Dataset excerpts

━━━━━━━━

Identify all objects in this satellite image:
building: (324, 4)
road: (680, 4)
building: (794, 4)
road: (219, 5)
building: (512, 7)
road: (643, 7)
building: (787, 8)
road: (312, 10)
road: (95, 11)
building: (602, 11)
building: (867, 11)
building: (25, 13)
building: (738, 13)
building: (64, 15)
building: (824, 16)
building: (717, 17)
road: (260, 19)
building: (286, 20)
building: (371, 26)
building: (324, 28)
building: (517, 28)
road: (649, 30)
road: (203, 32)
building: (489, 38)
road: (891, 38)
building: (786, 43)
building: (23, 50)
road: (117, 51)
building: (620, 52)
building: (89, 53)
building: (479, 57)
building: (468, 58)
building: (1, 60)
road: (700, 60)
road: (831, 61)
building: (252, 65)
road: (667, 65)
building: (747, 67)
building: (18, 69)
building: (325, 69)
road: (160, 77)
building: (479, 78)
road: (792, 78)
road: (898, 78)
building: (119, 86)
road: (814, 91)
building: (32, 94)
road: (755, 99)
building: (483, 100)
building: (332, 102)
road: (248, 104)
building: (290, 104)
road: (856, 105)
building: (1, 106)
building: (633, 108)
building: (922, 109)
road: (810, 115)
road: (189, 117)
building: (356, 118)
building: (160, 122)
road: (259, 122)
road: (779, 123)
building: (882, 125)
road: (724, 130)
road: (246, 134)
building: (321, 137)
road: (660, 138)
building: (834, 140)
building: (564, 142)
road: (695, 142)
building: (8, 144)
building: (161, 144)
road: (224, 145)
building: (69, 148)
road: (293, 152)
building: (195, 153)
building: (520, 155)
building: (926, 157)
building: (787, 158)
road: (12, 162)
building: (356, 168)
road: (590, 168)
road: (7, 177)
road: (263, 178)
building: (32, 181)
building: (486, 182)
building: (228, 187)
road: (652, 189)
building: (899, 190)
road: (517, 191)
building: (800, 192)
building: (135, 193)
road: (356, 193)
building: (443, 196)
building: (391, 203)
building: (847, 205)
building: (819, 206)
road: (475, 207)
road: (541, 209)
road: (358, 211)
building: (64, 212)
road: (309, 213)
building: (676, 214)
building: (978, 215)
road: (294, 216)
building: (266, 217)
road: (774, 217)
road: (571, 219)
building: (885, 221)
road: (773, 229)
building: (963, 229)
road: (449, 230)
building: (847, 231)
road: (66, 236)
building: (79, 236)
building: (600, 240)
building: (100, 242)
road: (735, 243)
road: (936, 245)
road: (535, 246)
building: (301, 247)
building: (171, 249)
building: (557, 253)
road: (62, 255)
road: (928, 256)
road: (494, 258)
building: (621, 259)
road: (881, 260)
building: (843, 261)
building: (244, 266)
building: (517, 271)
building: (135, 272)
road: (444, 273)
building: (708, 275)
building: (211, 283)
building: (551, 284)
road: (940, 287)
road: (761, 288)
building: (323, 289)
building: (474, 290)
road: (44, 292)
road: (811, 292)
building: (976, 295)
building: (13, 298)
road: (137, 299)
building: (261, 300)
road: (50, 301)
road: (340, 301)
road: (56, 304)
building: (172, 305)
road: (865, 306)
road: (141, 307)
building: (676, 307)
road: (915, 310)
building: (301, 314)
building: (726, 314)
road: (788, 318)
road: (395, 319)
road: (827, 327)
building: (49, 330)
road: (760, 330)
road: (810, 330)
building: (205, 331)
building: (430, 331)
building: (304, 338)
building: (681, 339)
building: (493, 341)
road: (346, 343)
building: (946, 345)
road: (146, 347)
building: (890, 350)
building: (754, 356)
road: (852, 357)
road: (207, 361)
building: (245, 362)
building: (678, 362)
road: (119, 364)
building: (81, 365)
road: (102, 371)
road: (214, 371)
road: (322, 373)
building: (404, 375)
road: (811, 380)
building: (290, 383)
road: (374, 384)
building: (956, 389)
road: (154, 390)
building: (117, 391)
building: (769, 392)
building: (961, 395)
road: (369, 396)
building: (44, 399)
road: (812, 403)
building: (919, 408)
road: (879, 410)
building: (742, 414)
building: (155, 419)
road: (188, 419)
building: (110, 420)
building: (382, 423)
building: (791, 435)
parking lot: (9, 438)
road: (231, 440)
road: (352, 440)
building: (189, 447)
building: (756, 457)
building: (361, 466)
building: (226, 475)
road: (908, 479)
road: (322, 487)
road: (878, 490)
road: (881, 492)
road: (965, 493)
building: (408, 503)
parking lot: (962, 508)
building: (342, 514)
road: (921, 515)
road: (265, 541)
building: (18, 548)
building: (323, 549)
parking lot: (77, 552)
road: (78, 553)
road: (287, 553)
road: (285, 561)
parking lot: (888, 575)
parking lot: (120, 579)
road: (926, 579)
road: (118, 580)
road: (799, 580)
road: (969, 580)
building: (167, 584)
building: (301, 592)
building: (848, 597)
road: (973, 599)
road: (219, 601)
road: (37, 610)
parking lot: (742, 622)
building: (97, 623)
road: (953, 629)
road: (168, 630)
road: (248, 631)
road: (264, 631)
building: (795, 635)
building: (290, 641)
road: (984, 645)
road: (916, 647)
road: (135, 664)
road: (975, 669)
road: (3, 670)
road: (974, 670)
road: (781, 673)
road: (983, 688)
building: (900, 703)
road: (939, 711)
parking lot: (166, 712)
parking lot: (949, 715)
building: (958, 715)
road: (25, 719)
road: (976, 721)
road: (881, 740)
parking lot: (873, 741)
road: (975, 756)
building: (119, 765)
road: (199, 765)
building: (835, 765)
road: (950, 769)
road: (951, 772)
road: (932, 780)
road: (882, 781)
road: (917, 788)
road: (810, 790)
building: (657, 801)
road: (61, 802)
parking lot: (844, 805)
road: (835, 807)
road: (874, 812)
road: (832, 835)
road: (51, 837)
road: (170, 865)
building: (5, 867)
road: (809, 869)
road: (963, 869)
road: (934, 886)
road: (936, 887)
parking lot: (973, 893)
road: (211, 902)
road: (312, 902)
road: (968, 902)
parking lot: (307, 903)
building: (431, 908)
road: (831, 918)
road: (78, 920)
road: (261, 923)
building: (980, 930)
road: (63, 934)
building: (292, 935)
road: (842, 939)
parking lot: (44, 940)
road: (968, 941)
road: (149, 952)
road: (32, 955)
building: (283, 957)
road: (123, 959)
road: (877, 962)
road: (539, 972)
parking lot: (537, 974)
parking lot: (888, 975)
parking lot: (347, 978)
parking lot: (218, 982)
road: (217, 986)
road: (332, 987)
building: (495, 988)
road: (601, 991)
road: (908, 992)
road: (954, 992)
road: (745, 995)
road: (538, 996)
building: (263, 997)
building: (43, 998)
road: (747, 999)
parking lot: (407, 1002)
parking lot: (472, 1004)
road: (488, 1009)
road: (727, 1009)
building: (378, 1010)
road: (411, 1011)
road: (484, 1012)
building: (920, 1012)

━━━━━━━━

- Exercise aim:
Every entry should be output exactly as written, please.

- Answer to this problem:
Identify all objects in this satellite image:
building: (324, 4)
road: (680, 4)
building: (794, 4)
road: (219, 5)
building: (512, 7)
road: (643, 7)
building: (787, 8)
road: (312, 10)
road: (95, 11)
building: (602, 11)
building: (867, 11)
building: (25, 13)
building: (738, 13)
building: (64, 15)
building: (824, 16)
building: (717, 17)
road: (260, 19)
building: (286, 20)
building: (371, 26)
building: (324, 28)
building: (517, 28)
road: (649, 30)
road: (203, 32)
building: (489, 38)
road: (891, 38)
building: (786, 43)
building: (23, 50)
road: (117, 51)
building: (620, 52)
building: (89, 53)
building: (479, 57)
building: (468, 58)
building: (1, 60)
road: (700, 60)
road: (831, 61)
building: (252, 65)
road: (667, 65)
building: (747, 67)
building: (18, 69)
building: (325, 69)
road: (160, 77)
building: (479, 78)
road: (792, 78)
road: (898, 78)
building: (119, 86)
road: (814, 91)
building: (32, 94)
road: (755, 99)
building: (483, 100)
building: (332, 102)
road: (248, 104)
building: (290, 104)
road: (856, 105)
building: (1, 106)
building: (633, 108)
building: (922, 109)
road: (810, 115)
road: (189, 117)
building: (356, 118)
building: (160, 122)
road: (259, 122)
road: (779, 123)
building: (882, 125)
road: (724, 130)
road: (246, 134)
building: (321, 137)
road: (660, 138)
building: (834, 140)
building: (564, 142)
road: (695, 142)
building: (8, 144)
building: (161, 144)
road: (224, 145)
building: (69, 148)
road: (293, 152)
building: (195, 153)
building: (520, 155)
building: (926, 157)
building: (787, 158)
road: (12, 162)
building: (356, 168)
road: (590, 168)
road: (7, 177)
road: (263, 178)
building: (32, 181)
building: (486, 182)
building: (228, 187)
road: (652, 189)
building: (899, 190)
road: (517, 191)
building: (800, 192)
building: (135, 193)
road: (356, 193)
building: (443, 196)
building: (391, 203)
building: (847, 205)
building: (819, 206)
road: (475, 207)
road: (541, 209)
road: (358, 211)
building: (64, 212)
road: (309, 213)
building: (676, 214)
building: (978, 215)
road: (294, 216)
building: (266, 217)
road: (774, 217)
road: (571, 219)
building: (885, 221)
road: (773, 229)
building: (963, 229)
road: (449, 230)
building: (847, 231)
road: (66, 236)
building: (79, 236)
building: (600, 240)
building: (100, 242)
road: (735, 243)
road: (936, 245)
road: (535, 246)
building: (301, 247)
building: (171, 249)
building: (557, 253)
road: (62, 255)
road: (928, 256)
road: (494, 258)
building: (621, 259)
road: (881, 260)
building: (843, 261)
building: (244, 266)
building: (517, 271)
building: (135, 272)
road: (444, 273)
building: (708, 275)
building: (211, 283)
building: (551, 284)
road: (940, 287)
road: (761, 288)
building: (323, 289)
building: (474, 290)
road: (44, 292)
road: (811, 292)
building: (976, 295)
building: (13, 298)
road: (137, 299)
building: (261, 300)
road: (50, 301)
road: (340, 301)
road: (56, 304)
building: (172, 305)
road: (865, 306)
road: (141, 307)
building: (676, 307)
road: (915, 310)
building: (301, 314)
building: (726, 314)
road: (788, 318)
road: (395, 319)
road: (827, 327)
building: (49, 330)
road: (760, 330)
road: (810, 330)
building: (205, 331)
building: (430, 331)
building: (304, 338)
building: (681, 339)
building: (493, 341)
road: (346, 343)
building: (946, 345)
road: (146, 347)
building: (890, 350)
building: (754, 356)
road: (852, 357)
road: (207, 361)
building: (245, 362)
building: (678, 362)
road: (119, 364)
building: (81, 365)
road: (102, 371)
road: (214, 371)
road: (322, 373)
building: (404, 375)
road: (811, 380)
building: (290, 383)
road: (374, 384)
building: (956, 389)
road: (154, 390)
building: (117, 391)
building: (769, 392)
building: (961, 395)
road: (369, 396)
building: (44, 399)
road: (812, 403)
building: (919, 408)
road: (879, 410)
building: (742, 414)
building: (155, 419)
road: (188, 419)
building: (110, 420)
building: (382, 423)
building: (791, 435)
parking lot: (9, 438)
road: (231, 440)
road: (352, 440)
building: (189, 447)
building: (756, 457)
building: (361, 466)
building: (226, 475)
road: (908, 479)
road: (322, 487)
road: (878, 490)
road: (881, 492)
road: (965, 493)
building: (408, 503)
parking lot: (962, 508)
building: (342, 514)
road: (921, 515)
road: (265, 541)
building: (18, 548)
building: (323, 549)
parking lot: (77, 552)
road: (78, 553)
road: (287, 553)
road: (285, 561)
parking lot: (888, 575)
parking lot: (120, 579)
road: (926, 579)
road: (118, 580)
road: (799, 580)
road: (969, 580)
building: (167, 584)
building: (301, 592)
building: (848, 597)
road: (973, 599)
road: (219, 601)
road: (37, 610)
parking lot: (742, 622)
building: (97, 623)
road: (953, 629)
road: (168, 630)
road: (248, 631)
road: (264, 631)
building: (795, 635)
building: (290, 641)
road: (984, 645)
road: (916, 647)
road: (135, 664)
road: (975, 669)
road: (3, 670)
road: (974, 670)
road: (781, 673)
road: (983, 688)
building: (900, 703)
road: (939, 711)
parking lot: (166, 712)
parking lot: (949, 715)
building: (958, 715)
road: (25, 719)
road: (976, 721)
road: (881, 740)
parking lot: (873, 741)
road: (975, 756)
building: (119, 765)
road: (199, 765)
building: (835, 765)
road: (950, 769)
road: (951, 772)
road: (932, 780)
road: (882, 781)
road: (917, 788)
road: (810, 790)
building: (657, 801)
road: (61, 802)
parking lot: (844, 805)
road: (835, 807)
road: (874, 812)
road: (832, 835)
road: (51, 837)
road: (170, 865)
building: (5, 867)
road: (809, 869)
road: (963, 869)
road: (934, 886)
road: (936, 887)
parking lot: (973, 893)
road: (211, 902)
road: (312, 902)
road: (968, 902)
parking lot: (307, 903)
building: (431, 908)
road: (831, 918)
road: (78, 920)
road: (261, 923)
building: (980, 930)
road: (63, 934)
building: (292, 935)
road: (842, 939)
parking lot: (44, 940)
road: (968, 941)
road: (149, 952)
road: (32, 955)
building: (283, 957)
road: (123, 959)
road: (877, 962)
road: (539, 972)
parking lot: (537, 974)
parking lot: (888, 975)
parking lot: (347, 978)
parking lot: (218, 982)
road: (217, 986)
road: (332, 987)
building: (495, 988)
road: (601, 991)
road: (908, 992)
road: (954, 992)
road: (745, 995)
road: (538, 996)
building: (263, 997)
building: (43, 998)
road: (747, 999)
parking lot: (407, 1002)
parking lot: (472, 1004)
road: (488, 1009)
road: (727, 1009)
building: (378, 1010)
road: (411, 1011)
road: (484, 1012)
building: (920, 1012)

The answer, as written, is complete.